#### Entries shown
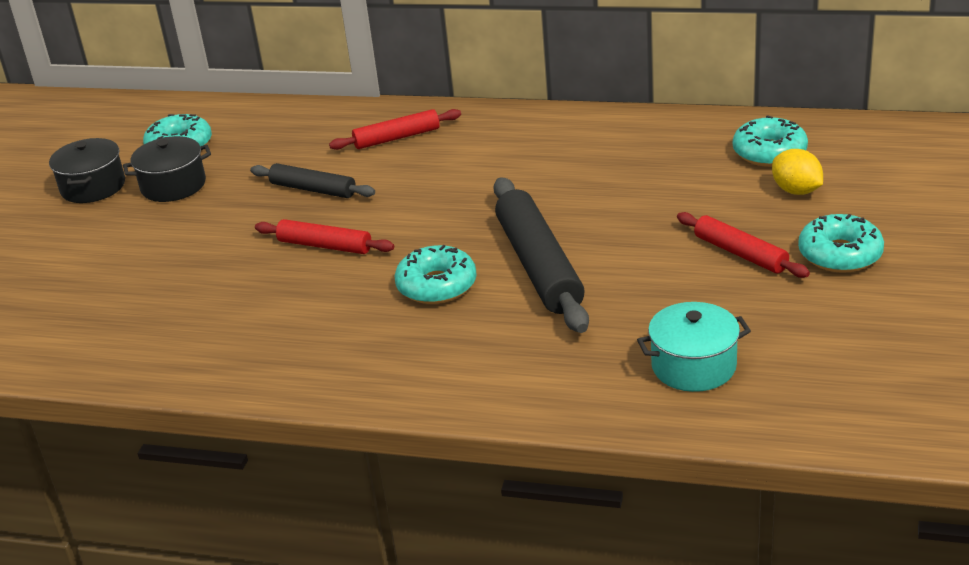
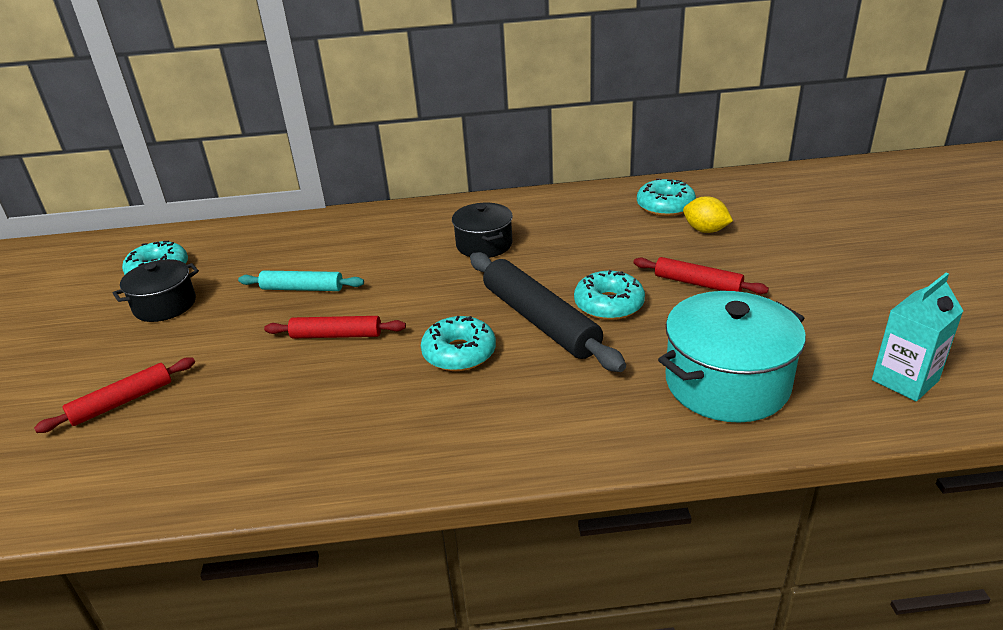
camera: 20 degrees left, 0 degrees up
(93, 187) = (82, 318): black pot -> black pot (484, 245)
(313, 189) = (302, 288): black rolling pin -> turquoise rolling pin
(397, 138) = (358, 236): red rolling pin -> red rolling pin (122, 402)
(693, 366) = (726, 383): turquoise pot -> turquoise pot, size x1.62
(840, 254) = (773, 272): turquoise donut -> turquoise donut (609, 304)
(893, 399) = (905, 380): none -> turquoise carton

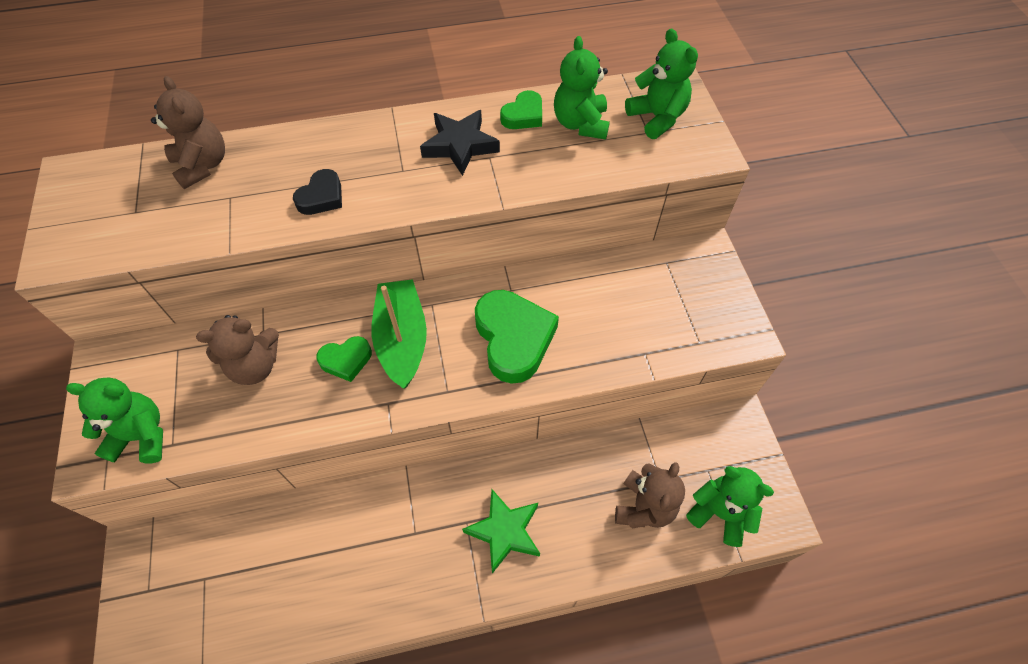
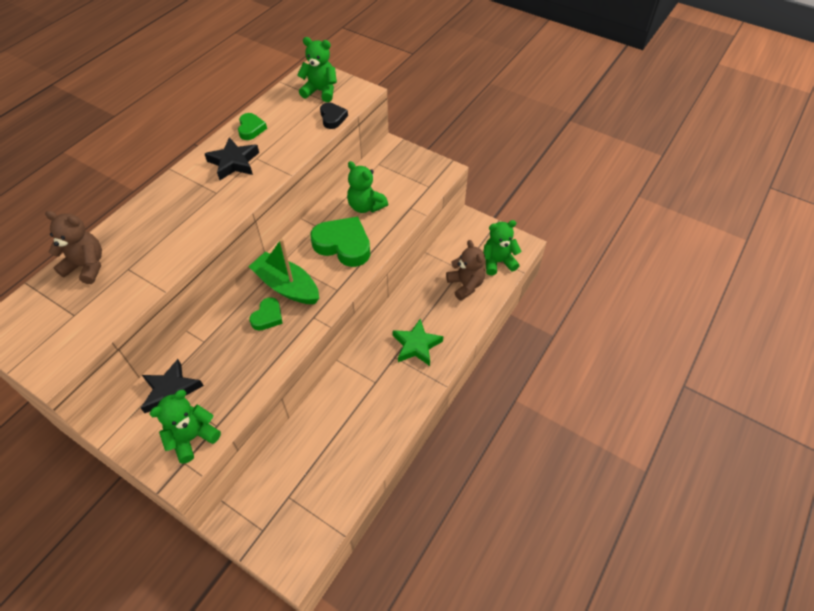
camera: 45 degrees left, 5 degrees down
(180, 365) = (171, 391): none -> black star
(255, 366) = (218, 357): brown teddy bear -> none
(321, 197) = (185, 233): black heart -> black heart (332, 118)
(580, 124) = (286, 115): green teddy bear -> green teddy bear (366, 206)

#### Exercise aim
All lines above in which the word "rolling" occurs should be identified and copied.

#### Task response
(313, 189) = (302, 288): black rolling pin -> turquoise rolling pin
(397, 138) = (358, 236): red rolling pin -> red rolling pin (122, 402)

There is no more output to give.